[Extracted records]
○ ○ ○ ○
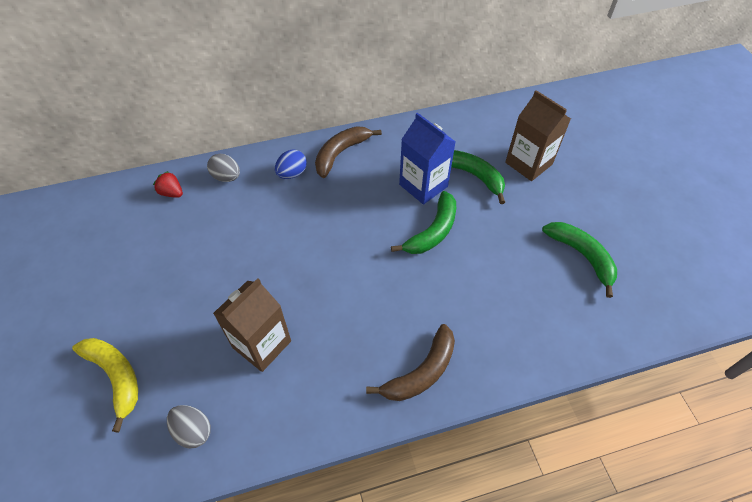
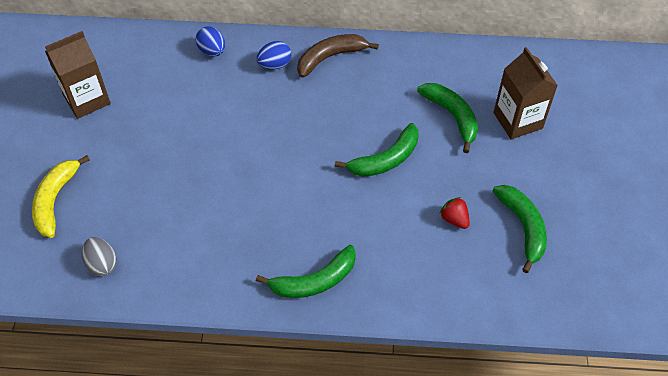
camera: 20 degrees right, 0 degrees up
(116, 377) = (55, 200): yellow banana -> yellow banana turned 150 degrees counterclockwise
(172, 193) = (157, 52): red strawberry -> red strawberry (454, 219)
(226, 177) = (212, 51): grey egg -> blue egg
(262, 344) = (185, 212): brown carton -> brown carton (87, 99)
(421, 372) = (314, 281): brown banana -> green banana
(423, 185) = (397, 112): blue carton -> none

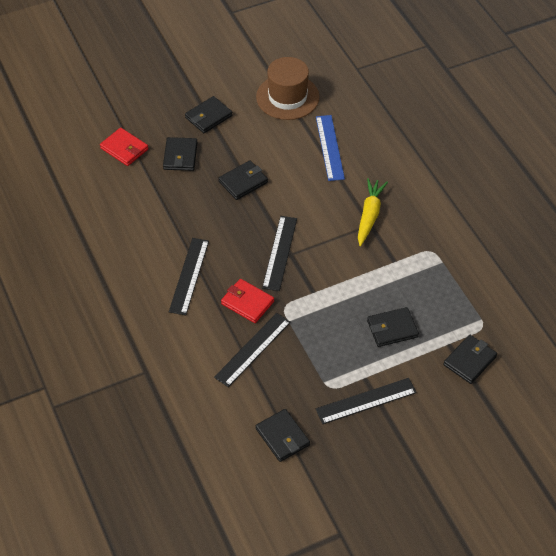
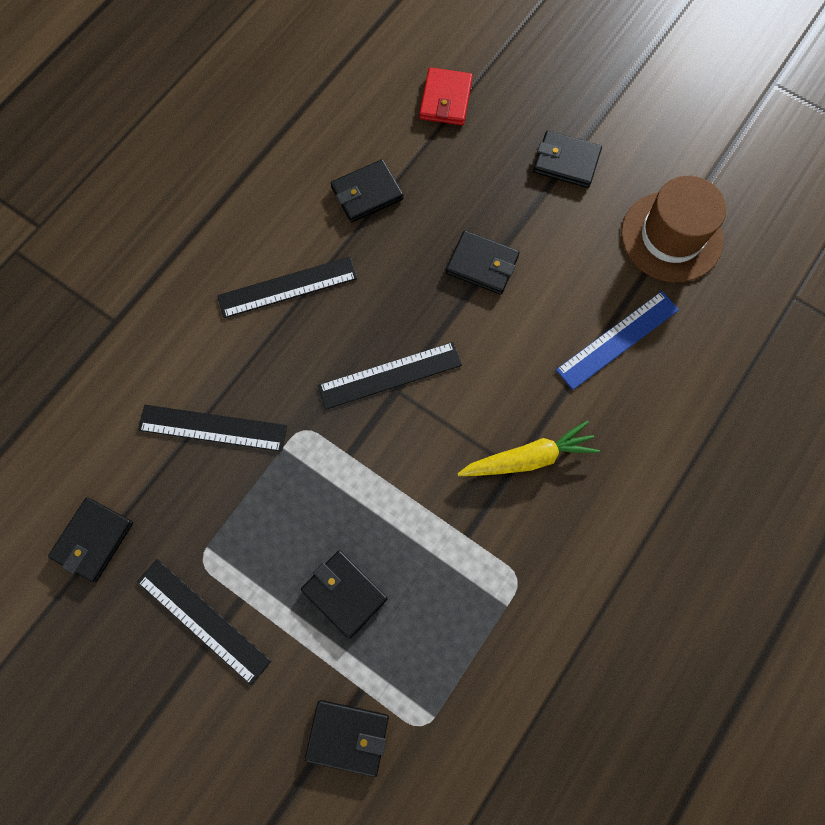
camera: 60 degrees right, 20 degrees up
(180, 156) = (476, 167): black wallet -> black wallet (367, 193)
(247, 302) = (284, 380): red wallet -> none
○ ○ ○ ○
= Work instruction =
Could you give all of the data again exactly as written, omitting any pictures?

= Your solution =
camera: 20 degrees right, 0 degrees up
(116, 377) = (55, 200): yellow banana -> yellow banana turned 150 degrees counterclockwise
(172, 193) = (157, 52): red strawberry -> red strawberry (454, 219)
(226, 177) = (212, 51): grey egg -> blue egg
(262, 344) = (185, 212): brown carton -> brown carton (87, 99)
(421, 372) = (314, 281): brown banana -> green banana
(423, 185) = (397, 112): blue carton -> none

camera: 60 degrees right, 20 degrees up
(180, 156) = (476, 167): black wallet -> black wallet (367, 193)
(247, 302) = (284, 380): red wallet -> none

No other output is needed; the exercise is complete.